Stored items from a collection:
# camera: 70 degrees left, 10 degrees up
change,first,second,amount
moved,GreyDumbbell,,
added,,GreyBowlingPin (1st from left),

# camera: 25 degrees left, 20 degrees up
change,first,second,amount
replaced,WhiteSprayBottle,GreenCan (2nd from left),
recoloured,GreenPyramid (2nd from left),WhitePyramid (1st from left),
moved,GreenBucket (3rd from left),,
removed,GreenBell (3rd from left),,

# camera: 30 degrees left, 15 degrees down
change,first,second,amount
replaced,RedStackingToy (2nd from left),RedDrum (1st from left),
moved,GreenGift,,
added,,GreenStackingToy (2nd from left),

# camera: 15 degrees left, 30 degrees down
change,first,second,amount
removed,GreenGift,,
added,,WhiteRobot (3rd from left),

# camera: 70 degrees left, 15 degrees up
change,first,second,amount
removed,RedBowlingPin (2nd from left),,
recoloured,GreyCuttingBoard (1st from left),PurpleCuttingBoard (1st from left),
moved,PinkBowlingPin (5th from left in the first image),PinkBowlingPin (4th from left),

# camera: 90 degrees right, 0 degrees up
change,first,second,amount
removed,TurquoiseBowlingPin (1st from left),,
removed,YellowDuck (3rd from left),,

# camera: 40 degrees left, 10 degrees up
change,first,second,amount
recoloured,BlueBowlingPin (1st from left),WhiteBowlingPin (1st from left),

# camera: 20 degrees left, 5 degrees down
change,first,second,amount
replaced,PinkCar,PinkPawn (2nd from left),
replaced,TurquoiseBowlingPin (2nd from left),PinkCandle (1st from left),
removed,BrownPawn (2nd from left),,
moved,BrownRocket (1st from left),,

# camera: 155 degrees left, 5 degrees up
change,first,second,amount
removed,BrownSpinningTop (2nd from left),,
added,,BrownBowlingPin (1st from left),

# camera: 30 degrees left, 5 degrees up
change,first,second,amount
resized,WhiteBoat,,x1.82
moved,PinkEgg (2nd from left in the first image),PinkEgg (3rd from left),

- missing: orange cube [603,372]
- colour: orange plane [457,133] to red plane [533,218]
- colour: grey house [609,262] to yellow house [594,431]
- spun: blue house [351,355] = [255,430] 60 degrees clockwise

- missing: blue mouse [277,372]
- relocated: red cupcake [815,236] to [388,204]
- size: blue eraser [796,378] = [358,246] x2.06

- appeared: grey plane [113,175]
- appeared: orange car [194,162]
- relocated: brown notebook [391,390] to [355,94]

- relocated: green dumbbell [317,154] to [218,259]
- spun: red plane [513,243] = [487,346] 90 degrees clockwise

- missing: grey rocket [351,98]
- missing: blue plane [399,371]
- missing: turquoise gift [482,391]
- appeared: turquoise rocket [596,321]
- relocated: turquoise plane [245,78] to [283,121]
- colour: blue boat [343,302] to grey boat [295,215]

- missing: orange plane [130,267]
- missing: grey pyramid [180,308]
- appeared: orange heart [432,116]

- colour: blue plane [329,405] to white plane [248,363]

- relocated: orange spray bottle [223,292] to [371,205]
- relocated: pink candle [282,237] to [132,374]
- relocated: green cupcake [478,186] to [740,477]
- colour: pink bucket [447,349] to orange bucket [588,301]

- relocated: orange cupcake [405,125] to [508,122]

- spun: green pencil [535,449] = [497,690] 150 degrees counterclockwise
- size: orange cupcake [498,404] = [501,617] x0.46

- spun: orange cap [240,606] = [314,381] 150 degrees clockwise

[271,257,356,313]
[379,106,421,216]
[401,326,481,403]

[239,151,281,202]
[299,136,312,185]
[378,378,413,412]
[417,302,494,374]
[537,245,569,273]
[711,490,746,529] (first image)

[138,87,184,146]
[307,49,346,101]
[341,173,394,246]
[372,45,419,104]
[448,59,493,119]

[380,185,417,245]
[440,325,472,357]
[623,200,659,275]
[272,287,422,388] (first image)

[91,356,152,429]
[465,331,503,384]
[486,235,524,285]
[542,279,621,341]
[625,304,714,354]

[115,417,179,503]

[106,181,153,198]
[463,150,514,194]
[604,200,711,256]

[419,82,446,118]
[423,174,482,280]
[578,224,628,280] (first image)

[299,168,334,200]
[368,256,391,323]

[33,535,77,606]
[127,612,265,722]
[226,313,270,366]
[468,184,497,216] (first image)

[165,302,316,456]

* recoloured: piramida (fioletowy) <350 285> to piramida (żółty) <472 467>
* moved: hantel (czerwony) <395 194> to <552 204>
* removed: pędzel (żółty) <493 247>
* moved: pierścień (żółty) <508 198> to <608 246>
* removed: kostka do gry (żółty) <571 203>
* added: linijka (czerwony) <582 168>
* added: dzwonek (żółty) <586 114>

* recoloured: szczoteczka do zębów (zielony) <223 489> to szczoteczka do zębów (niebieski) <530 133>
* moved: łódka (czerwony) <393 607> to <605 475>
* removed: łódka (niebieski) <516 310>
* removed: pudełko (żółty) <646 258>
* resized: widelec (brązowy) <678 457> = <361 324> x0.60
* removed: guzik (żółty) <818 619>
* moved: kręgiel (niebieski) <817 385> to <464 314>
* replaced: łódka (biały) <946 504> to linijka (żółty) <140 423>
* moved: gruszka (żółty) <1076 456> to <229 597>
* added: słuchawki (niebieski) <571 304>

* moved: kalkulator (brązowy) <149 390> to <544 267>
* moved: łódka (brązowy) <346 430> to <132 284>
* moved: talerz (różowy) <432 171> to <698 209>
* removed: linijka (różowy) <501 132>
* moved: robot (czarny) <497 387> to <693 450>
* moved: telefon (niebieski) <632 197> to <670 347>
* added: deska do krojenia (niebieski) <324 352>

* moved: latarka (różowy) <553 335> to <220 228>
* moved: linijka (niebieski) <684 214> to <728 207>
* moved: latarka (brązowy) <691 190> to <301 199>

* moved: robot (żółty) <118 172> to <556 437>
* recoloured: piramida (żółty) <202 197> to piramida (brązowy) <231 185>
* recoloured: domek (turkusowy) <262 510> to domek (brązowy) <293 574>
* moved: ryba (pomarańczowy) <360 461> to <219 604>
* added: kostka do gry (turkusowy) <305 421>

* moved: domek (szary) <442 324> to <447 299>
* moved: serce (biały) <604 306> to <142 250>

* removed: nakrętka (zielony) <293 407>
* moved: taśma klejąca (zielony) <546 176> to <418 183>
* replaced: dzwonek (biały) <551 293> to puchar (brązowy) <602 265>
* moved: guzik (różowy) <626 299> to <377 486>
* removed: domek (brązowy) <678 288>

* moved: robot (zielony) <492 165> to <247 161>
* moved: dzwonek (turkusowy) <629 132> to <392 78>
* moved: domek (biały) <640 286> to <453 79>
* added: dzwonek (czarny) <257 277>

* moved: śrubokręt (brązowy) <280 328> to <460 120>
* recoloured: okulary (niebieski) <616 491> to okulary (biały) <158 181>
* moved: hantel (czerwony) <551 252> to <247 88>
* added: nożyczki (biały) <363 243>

# [Task requirements]
Copy every entry exactly as it is given.

# [Solution to the exercise]
# camera: 70 degrees left, 10 degrees up
change,first,second,amount
moved,GreyDumbbell,,
added,,GreyBowlingPin (1st from left),

# camera: 25 degrees left, 20 degrees up
change,first,second,amount
replaced,WhiteSprayBottle,GreenCan (2nd from left),
recoloured,GreenPyramid (2nd from left),WhitePyramid (1st from left),
moved,GreenBucket (3rd from left),,
removed,GreenBell (3rd from left),,

# camera: 30 degrees left, 15 degrees down
change,first,second,amount
replaced,RedStackingToy (2nd from left),RedDrum (1st from left),
moved,GreenGift,,
added,,GreenStackingToy (2nd from left),

# camera: 15 degrees left, 30 degrees down
change,first,second,amount
removed,GreenGift,,
added,,WhiteRobot (3rd from left),

# camera: 70 degrees left, 15 degrees up
change,first,second,amount
removed,RedBowlingPin (2nd from left),,
recoloured,GreyCuttingBoard (1st from left),PurpleCuttingBoard (1st from left),
moved,PinkBowlingPin (5th from left in the first image),PinkBowlingPin (4th from left),

# camera: 90 degrees right, 0 degrees up
change,first,second,amount
removed,TurquoiseBowlingPin (1st from left),,
removed,YellowDuck (3rd from left),,

# camera: 40 degrees left, 10 degrees up
change,first,second,amount
recoloured,BlueBowlingPin (1st from left),WhiteBowlingPin (1st from left),

# camera: 20 degrees left, 5 degrees down
change,first,second,amount
replaced,PinkCar,PinkPawn (2nd from left),
replaced,TurquoiseBowlingPin (2nd from left),PinkCandle (1st from left),
removed,BrownPawn (2nd from left),,
moved,BrownRocket (1st from left),,

# camera: 155 degrees left, 5 degrees up
change,first,second,amount
removed,BrownSpinningTop (2nd from left),,
added,,BrownBowlingPin (1st from left),

# camera: 30 degrees left, 5 degrees up
change,first,second,amount
resized,WhiteBoat,,x1.82
moved,PinkEgg (2nd from left in the first image),PinkEgg (3rd from left),

- missing: orange cube [603,372]
- colour: orange plane [457,133] to red plane [533,218]
- colour: grey house [609,262] to yellow house [594,431]
- spun: blue house [351,355] = [255,430] 60 degrees clockwise

- missing: blue mouse [277,372]
- relocated: red cupcake [815,236] to [388,204]
- size: blue eraser [796,378] = [358,246] x2.06

- appeared: grey plane [113,175]
- appeared: orange car [194,162]
- relocated: brown notebook [391,390] to [355,94]

- relocated: green dumbbell [317,154] to [218,259]
- spun: red plane [513,243] = [487,346] 90 degrees clockwise

- missing: grey rocket [351,98]
- missing: blue plane [399,371]
- missing: turquoise gift [482,391]
- appeared: turquoise rocket [596,321]
- relocated: turquoise plane [245,78] to [283,121]
- colour: blue boat [343,302] to grey boat [295,215]

- missing: orange plane [130,267]
- missing: grey pyramid [180,308]
- appeared: orange heart [432,116]

- colour: blue plane [329,405] to white plane [248,363]

- relocated: orange spray bottle [223,292] to [371,205]
- relocated: pink candle [282,237] to [132,374]
- relocated: green cupcake [478,186] to [740,477]
- colour: pink bucket [447,349] to orange bucket [588,301]

- relocated: orange cupcake [405,125] to [508,122]

- spun: green pencil [535,449] = [497,690] 150 degrees counterclockwise
- size: orange cupcake [498,404] = [501,617] x0.46

- spun: orange cap [240,606] = [314,381] 150 degrees clockwise

[271,257,356,313]
[379,106,421,216]
[401,326,481,403]

[239,151,281,202]
[299,136,312,185]
[378,378,413,412]
[417,302,494,374]
[537,245,569,273]
[711,490,746,529] (first image)

[138,87,184,146]
[307,49,346,101]
[341,173,394,246]
[372,45,419,104]
[448,59,493,119]

[380,185,417,245]
[440,325,472,357]
[623,200,659,275]
[272,287,422,388] (first image)

[91,356,152,429]
[465,331,503,384]
[486,235,524,285]
[542,279,621,341]
[625,304,714,354]

[115,417,179,503]

[106,181,153,198]
[463,150,514,194]
[604,200,711,256]

[419,82,446,118]
[423,174,482,280]
[578,224,628,280] (first image)

[299,168,334,200]
[368,256,391,323]

[33,535,77,606]
[127,612,265,722]
[226,313,270,366]
[468,184,497,216] (first image)

[165,302,316,456]

* recoloured: piramida (fioletowy) <350 285> to piramida (żółty) <472 467>
* moved: hantel (czerwony) <395 194> to <552 204>
* removed: pędzel (żółty) <493 247>
* moved: pierścień (żółty) <508 198> to <608 246>
* removed: kostka do gry (żółty) <571 203>
* added: linijka (czerwony) <582 168>
* added: dzwonek (żółty) <586 114>

* recoloured: szczoteczka do zębów (zielony) <223 489> to szczoteczka do zębów (niebieski) <530 133>
* moved: łódka (czerwony) <393 607> to <605 475>
* removed: łódka (niebieski) <516 310>
* removed: pudełko (żółty) <646 258>
* resized: widelec (brązowy) <678 457> = <361 324> x0.60
* removed: guzik (żółty) <818 619>
* moved: kręgiel (niebieski) <817 385> to <464 314>
* replaced: łódka (biały) <946 504> to linijka (żółty) <140 423>
* moved: gruszka (żółty) <1076 456> to <229 597>
* added: słuchawki (niebieski) <571 304>

* moved: kalkulator (brązowy) <149 390> to <544 267>
* moved: łódka (brązowy) <346 430> to <132 284>
* moved: talerz (różowy) <432 171> to <698 209>
* removed: linijka (różowy) <501 132>
* moved: robot (czarny) <497 387> to <693 450>
* moved: telefon (niebieski) <632 197> to <670 347>
* added: deska do krojenia (niebieski) <324 352>

* moved: latarka (różowy) <553 335> to <220 228>
* moved: linijka (niebieski) <684 214> to <728 207>
* moved: latarka (brązowy) <691 190> to <301 199>

* moved: robot (żółty) <118 172> to <556 437>
* recoloured: piramida (żółty) <202 197> to piramida (brązowy) <231 185>
* recoloured: domek (turkusowy) <262 510> to domek (brązowy) <293 574>
* moved: ryba (pomarańczowy) <360 461> to <219 604>
* added: kostka do gry (turkusowy) <305 421>

* moved: domek (szary) <442 324> to <447 299>
* moved: serce (biały) <604 306> to <142 250>

* removed: nakrętka (zielony) <293 407>
* moved: taśma klejąca (zielony) <546 176> to <418 183>
* replaced: dzwonek (biały) <551 293> to puchar (brązowy) <602 265>
* moved: guzik (różowy) <626 299> to <377 486>
* removed: domek (brązowy) <678 288>

* moved: robot (zielony) <492 165> to <247 161>
* moved: dzwonek (turkusowy) <629 132> to <392 78>
* moved: domek (biały) <640 286> to <453 79>
* added: dzwonek (czarny) <257 277>

* moved: śrubokręt (brązowy) <280 328> to <460 120>
* recoloured: okulary (niebieski) <616 491> to okulary (biały) <158 181>
* moved: hantel (czerwony) <551 252> to <247 88>
* added: nożyczki (biały) <363 243>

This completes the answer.